>> BEGIN MATERIAL

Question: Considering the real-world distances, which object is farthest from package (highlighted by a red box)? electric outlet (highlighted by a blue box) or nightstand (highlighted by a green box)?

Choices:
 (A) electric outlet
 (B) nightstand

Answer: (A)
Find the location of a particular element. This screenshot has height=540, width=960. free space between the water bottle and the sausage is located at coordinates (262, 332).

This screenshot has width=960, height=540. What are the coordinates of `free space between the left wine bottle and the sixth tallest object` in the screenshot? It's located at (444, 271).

>> END MATERIAL

== DIRECTIONS FOR THIS TASK ==
Can you reproduce every one of the records above, substituting "empty space" for each occurrence of "free space" and leaving everything else as it is?

== OUTPUT FOR THIS TASK ==
Question: Considering the real-world distances, which object is farthest from package (highlighted by a red box)? electric outlet (highlighted by a blue box) or nightstand (highlighted by a green box)?

Choices:
 (A) electric outlet
 (B) nightstand

Answer: (A)
Find the location of a particular element. This screenshot has height=540, width=960. empty space between the water bottle and the sausage is located at coordinates (262, 332).

This screenshot has width=960, height=540. What are the coordinates of `empty space between the left wine bottle and the sixth tallest object` in the screenshot? It's located at (444, 271).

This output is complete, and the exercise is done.